In the listing below, find the line holding "purple slope D6:F7 level 2 top D -> none" and the line holding "cyan brick F1:G1 level 1 -> none". Write out those two lines and all lines between, exactly, and nothing more.

Entries supplied
*** Block opens ***

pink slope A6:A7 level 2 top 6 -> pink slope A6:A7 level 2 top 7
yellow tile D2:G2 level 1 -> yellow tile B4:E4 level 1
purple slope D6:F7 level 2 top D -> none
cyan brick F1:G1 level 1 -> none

*** Block closes ***
*** Block opens ***

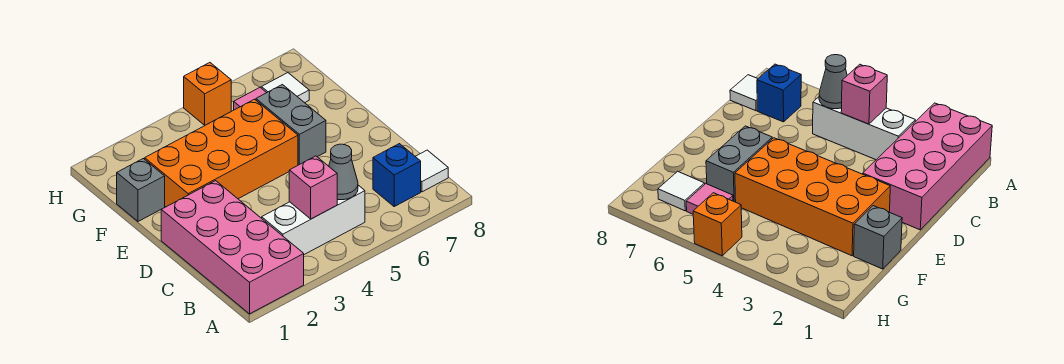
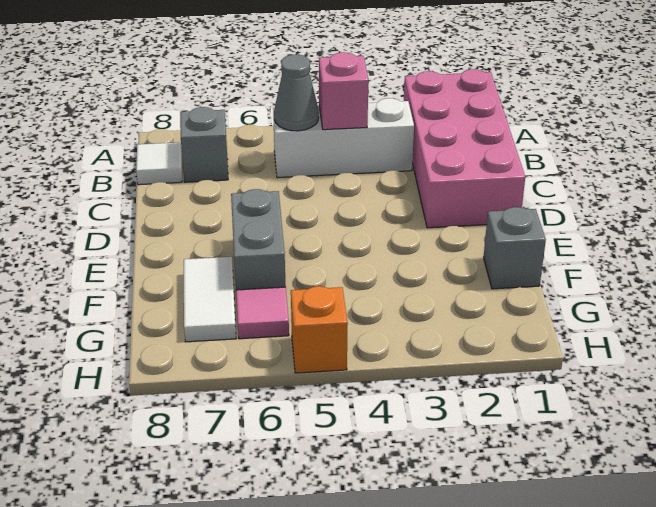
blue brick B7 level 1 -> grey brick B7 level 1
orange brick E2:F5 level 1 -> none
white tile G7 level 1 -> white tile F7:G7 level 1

*** Block closes ***
*** Block opens ***

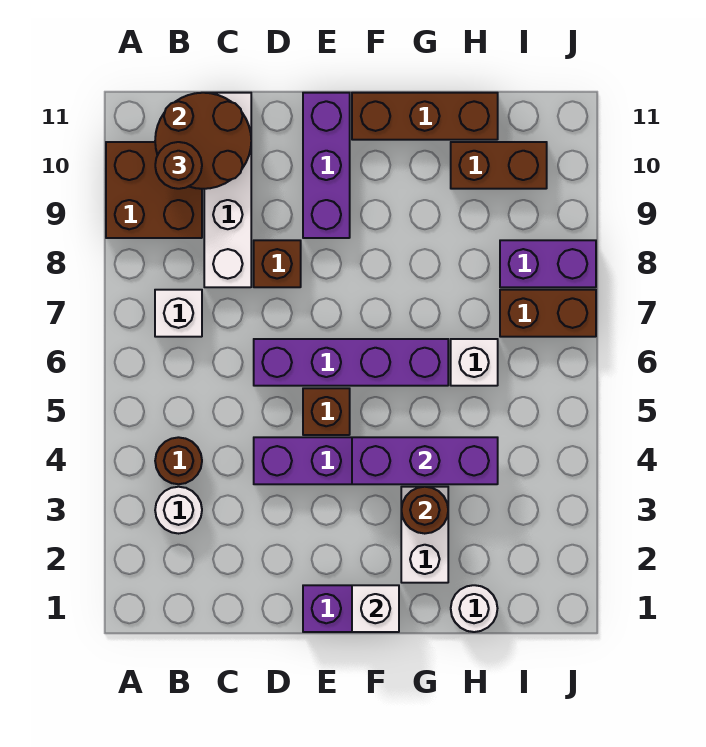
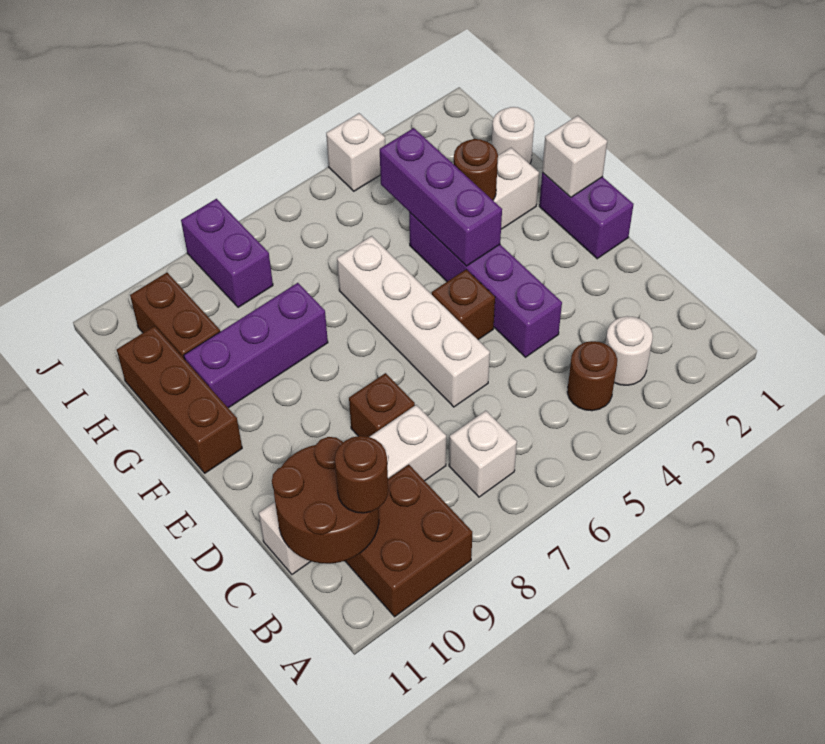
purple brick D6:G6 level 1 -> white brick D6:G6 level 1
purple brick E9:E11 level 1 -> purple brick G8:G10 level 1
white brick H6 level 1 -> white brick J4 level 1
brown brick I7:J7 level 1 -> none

*** Block closes ***

Result of the exercise
purple slope D6:F7 level 2 top D -> none
cyan brick F1:G1 level 1 -> none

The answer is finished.